» Supplied information:
◆ ◆ ◆ ◆

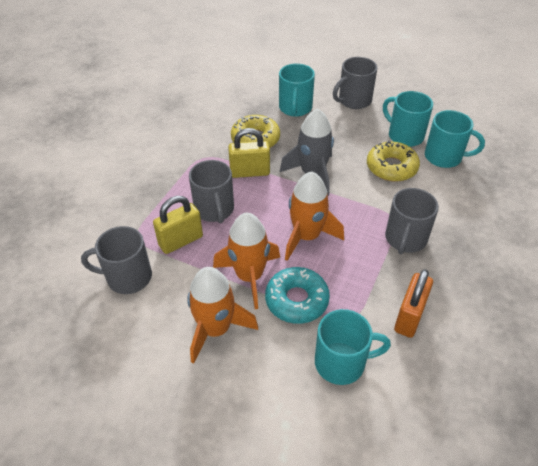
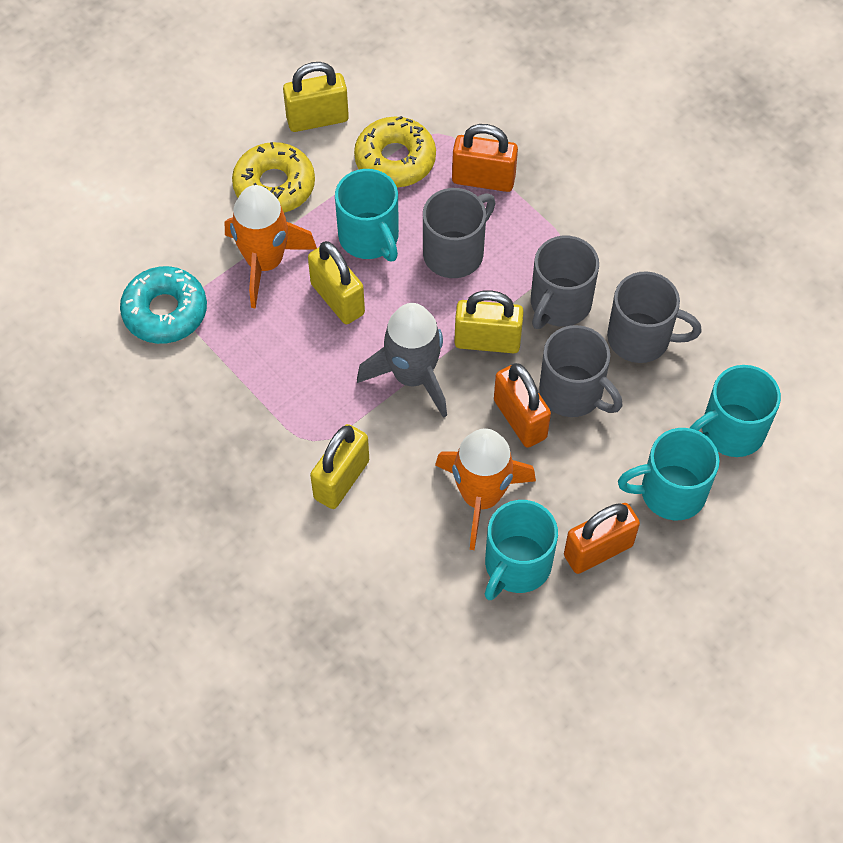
orange padlock: 1 -> 3
orange rocket: 3 -> 2
yellow padlock: 2 -> 4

◆ ◆ ◆ ◆

» Brief: Every line of the data above should be quoted exactly. Omit the pictures.

» Answer space:
orange padlock: 1 -> 3
orange rocket: 3 -> 2
yellow padlock: 2 -> 4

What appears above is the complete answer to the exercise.